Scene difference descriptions
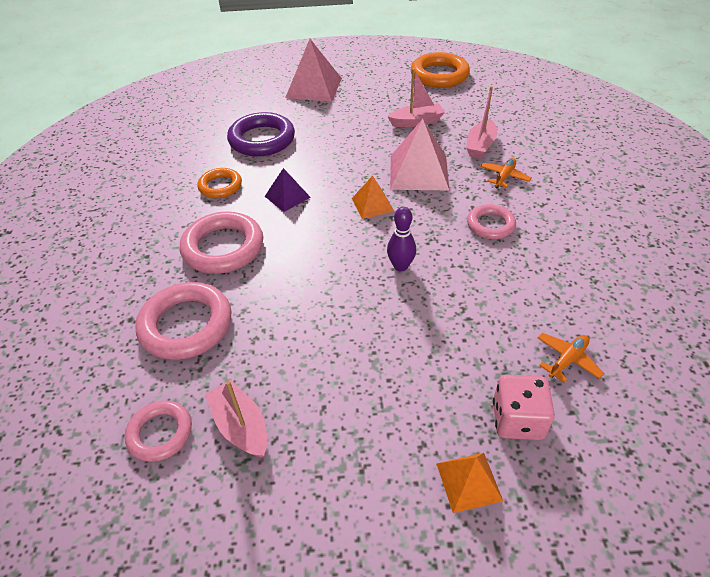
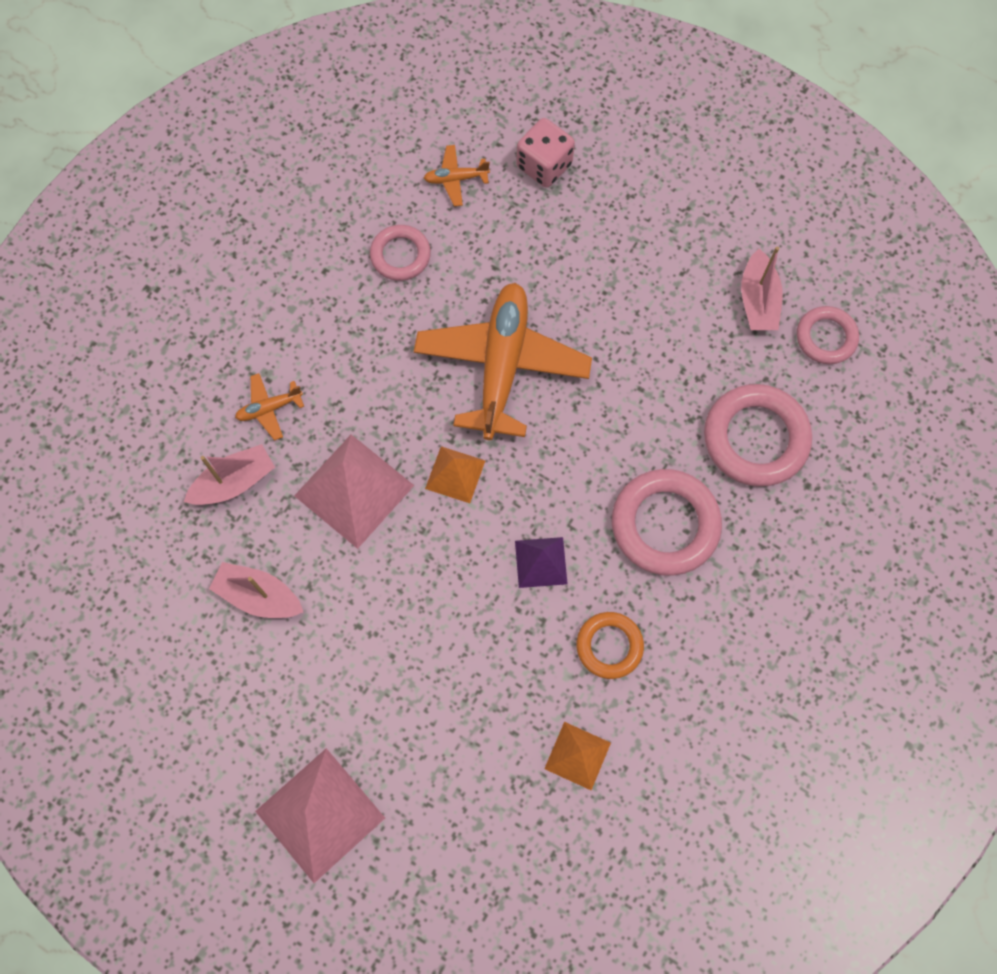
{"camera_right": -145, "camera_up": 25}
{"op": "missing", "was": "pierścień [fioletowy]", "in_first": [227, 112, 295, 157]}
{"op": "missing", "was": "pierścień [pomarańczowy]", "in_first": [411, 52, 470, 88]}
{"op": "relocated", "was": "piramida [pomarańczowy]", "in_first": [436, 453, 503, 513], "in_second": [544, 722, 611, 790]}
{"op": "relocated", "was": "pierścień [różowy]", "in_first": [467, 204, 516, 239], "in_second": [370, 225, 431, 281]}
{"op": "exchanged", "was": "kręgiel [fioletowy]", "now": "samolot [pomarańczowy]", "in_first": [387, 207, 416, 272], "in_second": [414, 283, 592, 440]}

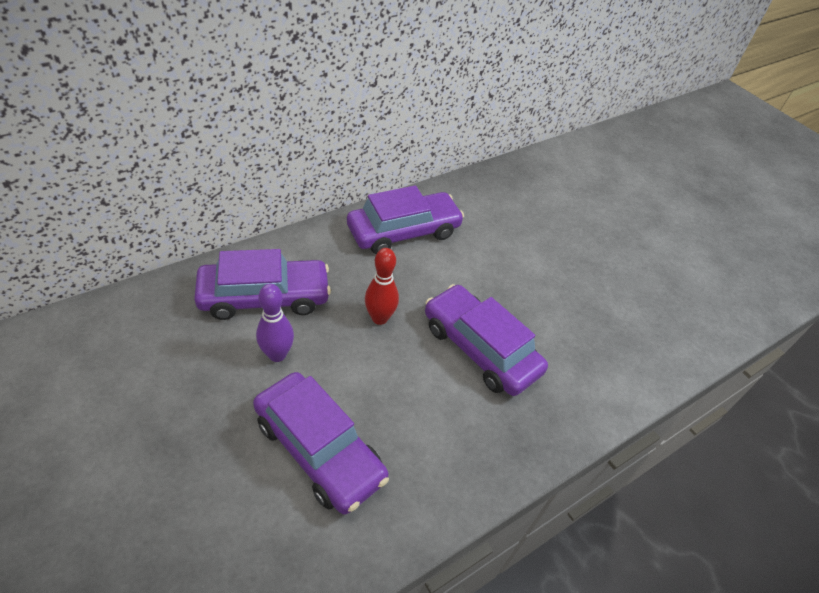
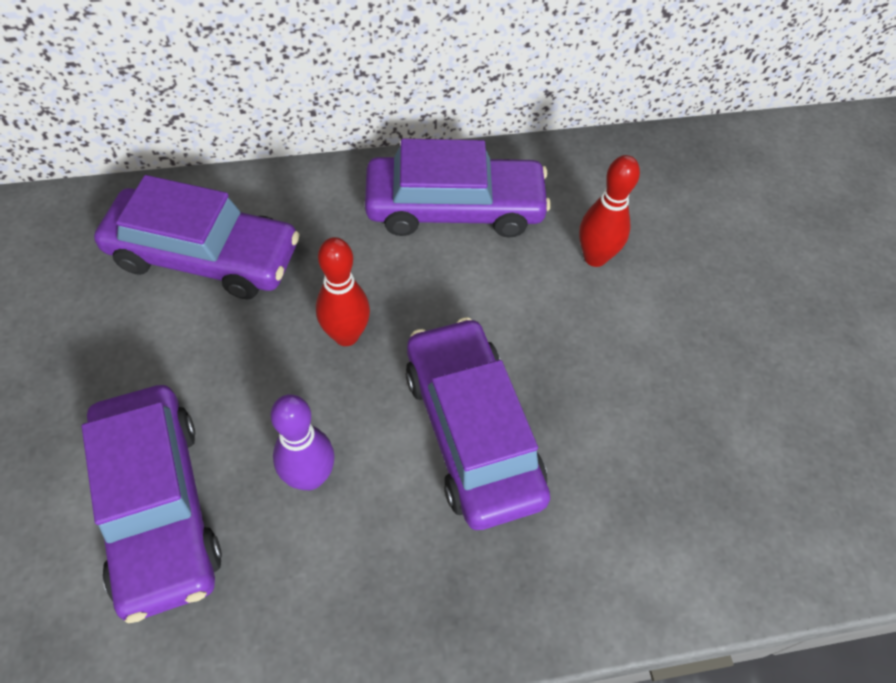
{"camera_right": 25, "camera_up": 10}
{"op": "appeared", "now": "kręgiel [czerwony]", "in_second": [579, 155, 640, 267]}
{"op": "relocated", "was": "kręgiel [fioletowy]", "in_first": [256, 284, 294, 362], "in_second": [270, 394, 335, 490]}

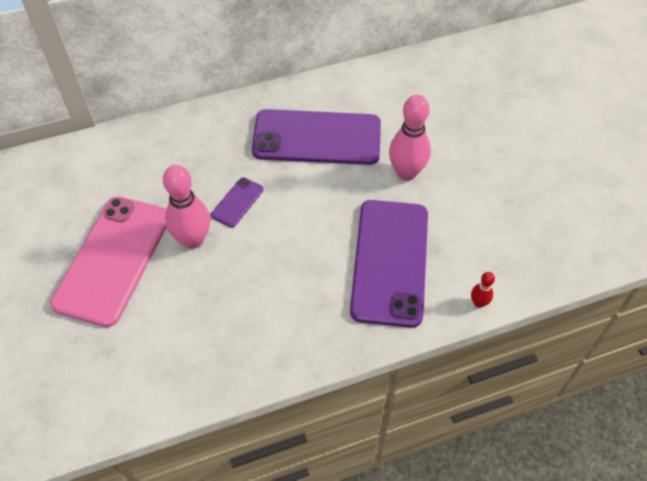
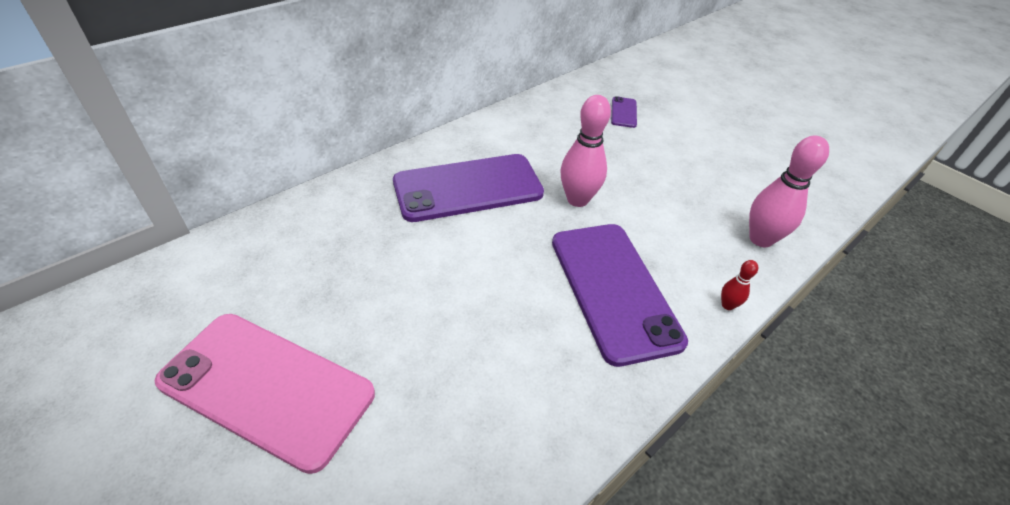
{"camera_right": -25, "camera_up": -10}
{"op": "relocated", "was": "kręgiel [różowy]", "in_first": [163, 165, 210, 249], "in_second": [749, 135, 829, 247]}
{"op": "relocated", "was": "telefon [fioletowy]", "in_first": [211, 177, 264, 227], "in_second": [611, 96, 637, 128]}
{"op": "spun", "was": "telefon [różowy]", "in_first": [50, 196, 167, 327], "in_second": [154, 314, 375, 474], "clockwise": -60}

Exercise brief: Report each line of the data in which "różowy" occurs.

Response to this task:
{"op": "relocated", "was": "pierścień [różowy]", "in_first": [467, 204, 516, 239], "in_second": [370, 225, 431, 281]}
{"op": "relocated", "was": "kręgiel [różowy]", "in_first": [163, 165, 210, 249], "in_second": [749, 135, 829, 247]}
{"op": "spun", "was": "telefon [różowy]", "in_first": [50, 196, 167, 327], "in_second": [154, 314, 375, 474], "clockwise": -60}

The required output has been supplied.